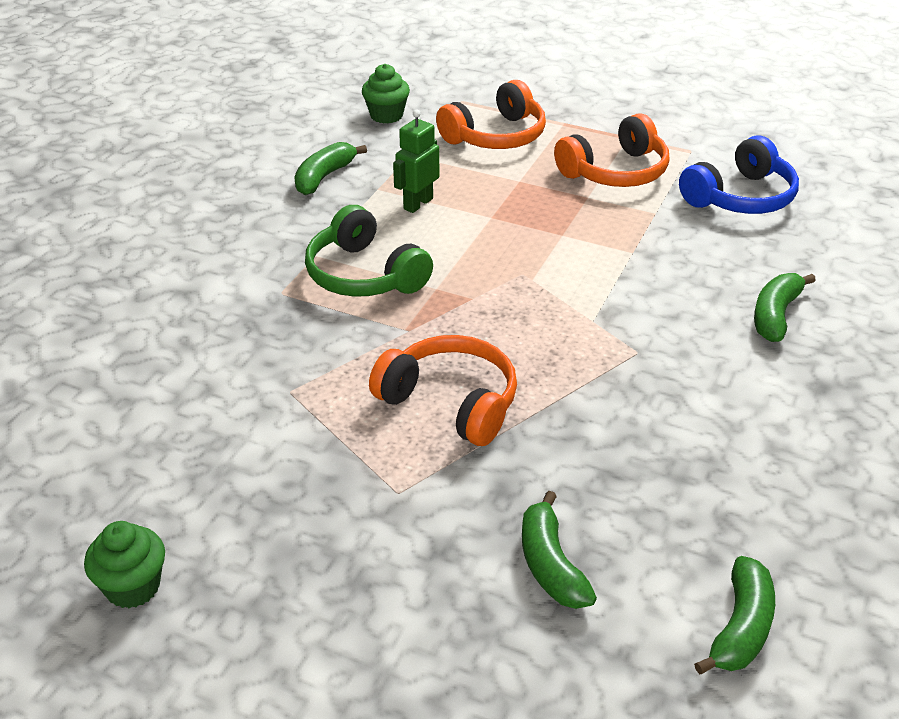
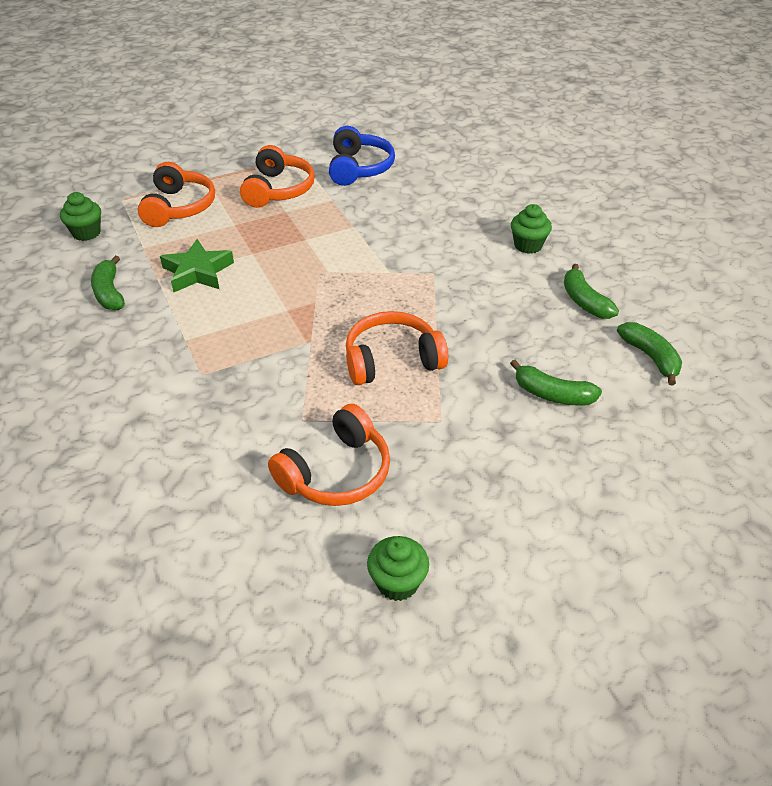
camera: 50 degrees left, 5 degrees up
green headphones [305,205,433,297] -> none
green robot [393,109,439,213] -> green star [160,239,234,292]
green banana [754,273,816,342] -> green banana moved to [564,264,619,319]
none -> orange headphones [268,404,390,506]
none -> green cupcake [511,204,552,254]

^^^^^^^^^^^^^^^^

Restate word for word the lines above, beginning with the one that contains "green headphones [305,205,433,297] -> none" and ending with the last line.

green headphones [305,205,433,297] -> none
green robot [393,109,439,213] -> green star [160,239,234,292]
green banana [754,273,816,342] -> green banana moved to [564,264,619,319]
none -> orange headphones [268,404,390,506]
none -> green cupcake [511,204,552,254]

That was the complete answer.